··· GIVEN RECORDS ···

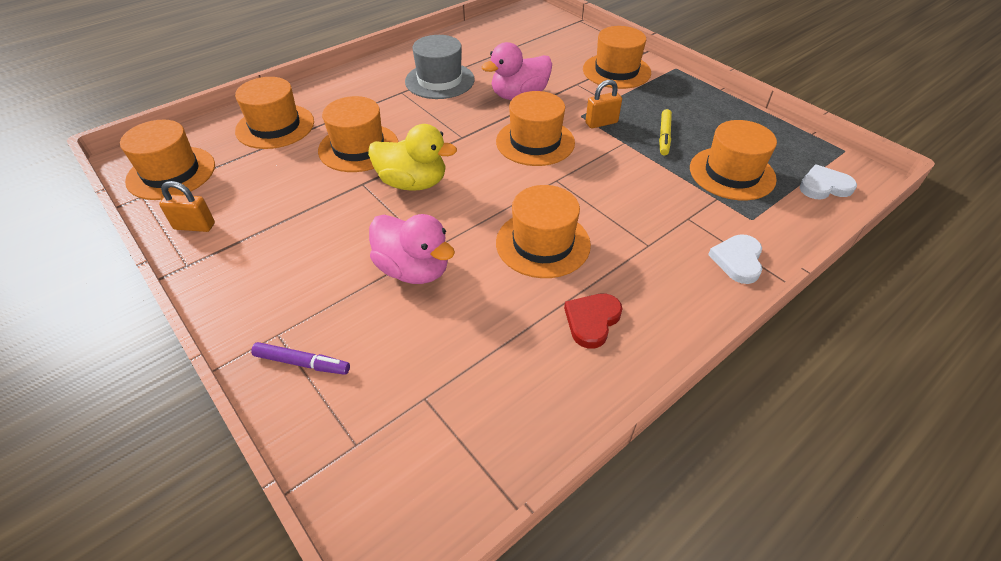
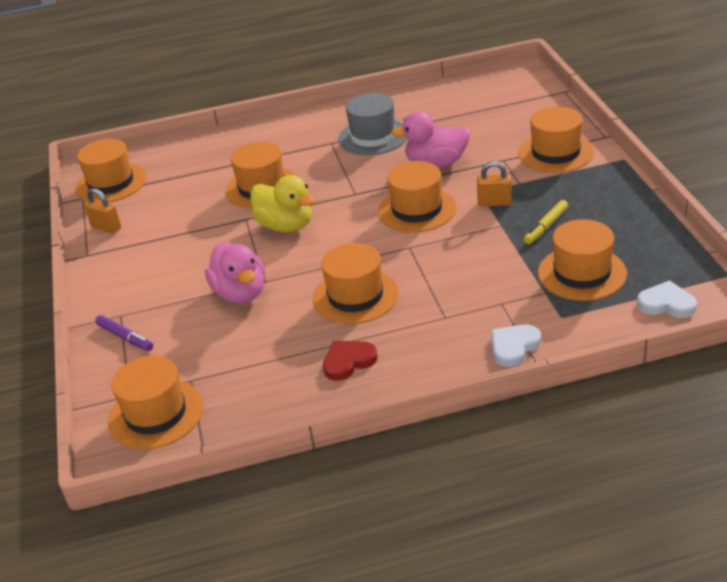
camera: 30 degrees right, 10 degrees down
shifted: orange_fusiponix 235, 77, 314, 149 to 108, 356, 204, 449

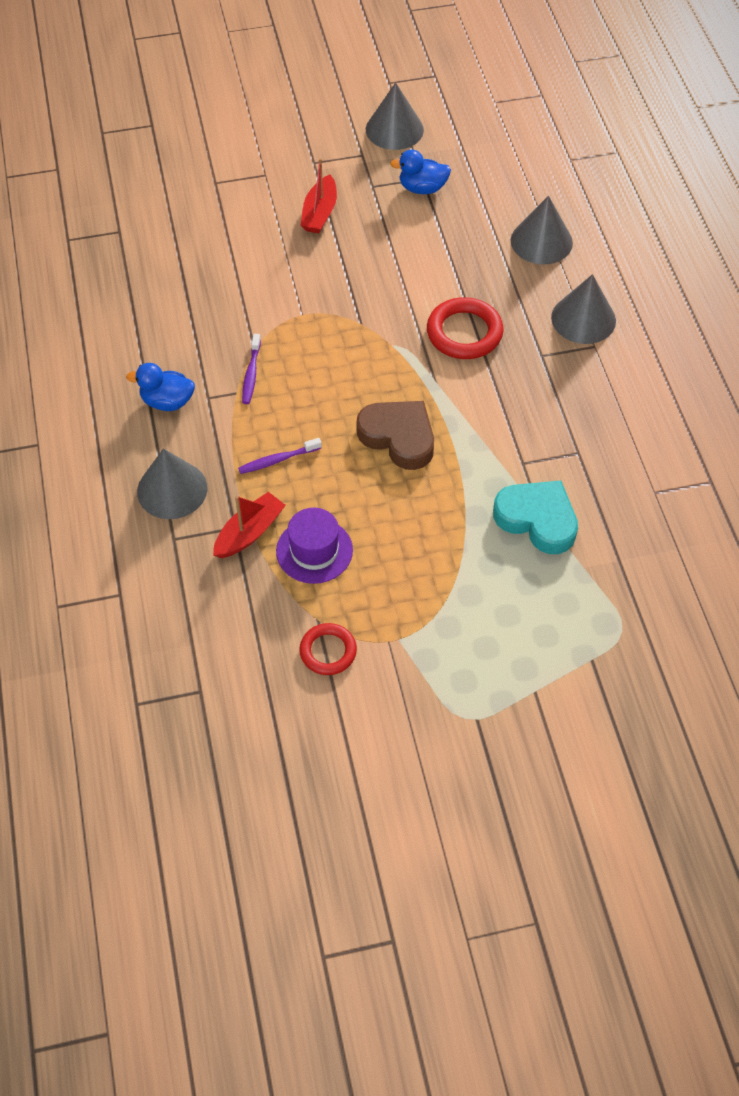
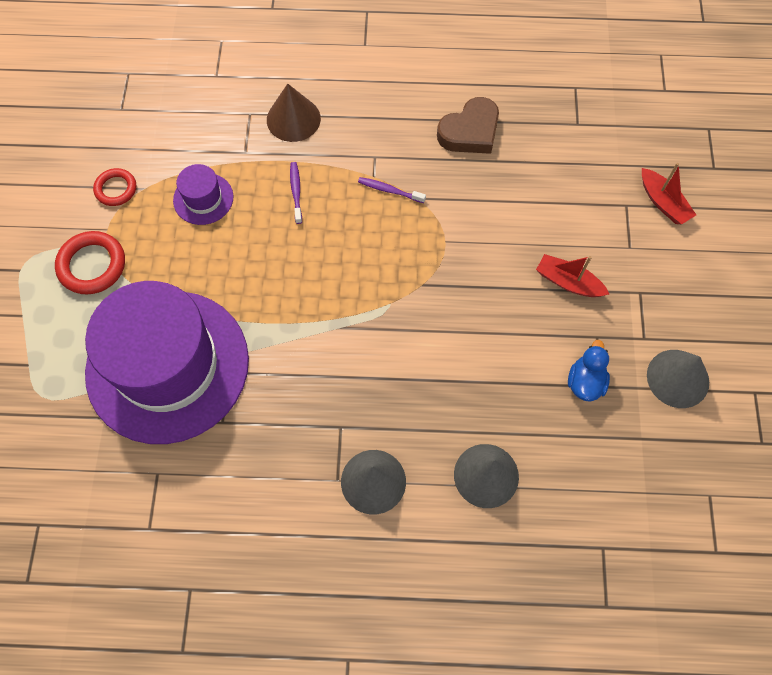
camera: 105 degrees right, 10 degrees up
gone: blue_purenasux 126, 363, 195, 411
shifted: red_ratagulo 427, 297, 504, 359 to 55, 231, 125, 295; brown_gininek 357, 401, 434, 470 to 437, 97, 499, 154; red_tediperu 213, 492, 286, 558 to 642, 163, 696, 224
swapped: turquoise_gininek 493, 481, 578, 554 to purple_fusiponix 85, 281, 249, 444
repainted: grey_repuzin 137, 448, 208, 519 to brown_repuzin 267, 84, 321, 142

···

_WHAT YOU SHOULD DO:_ Please reproduce the listing exactly, leaving out any pictures.

_YOUR SOLUTION:_
camera: 30 degrees right, 10 degrees down
shifted: orange_fusiponix 235, 77, 314, 149 to 108, 356, 204, 449

camera: 105 degrees right, 10 degrees up
gone: blue_purenasux 126, 363, 195, 411
shifted: red_ratagulo 427, 297, 504, 359 to 55, 231, 125, 295; brown_gininek 357, 401, 434, 470 to 437, 97, 499, 154; red_tediperu 213, 492, 286, 558 to 642, 163, 696, 224
swapped: turquoise_gininek 493, 481, 578, 554 to purple_fusiponix 85, 281, 249, 444
repainted: grey_repuzin 137, 448, 208, 519 to brown_repuzin 267, 84, 321, 142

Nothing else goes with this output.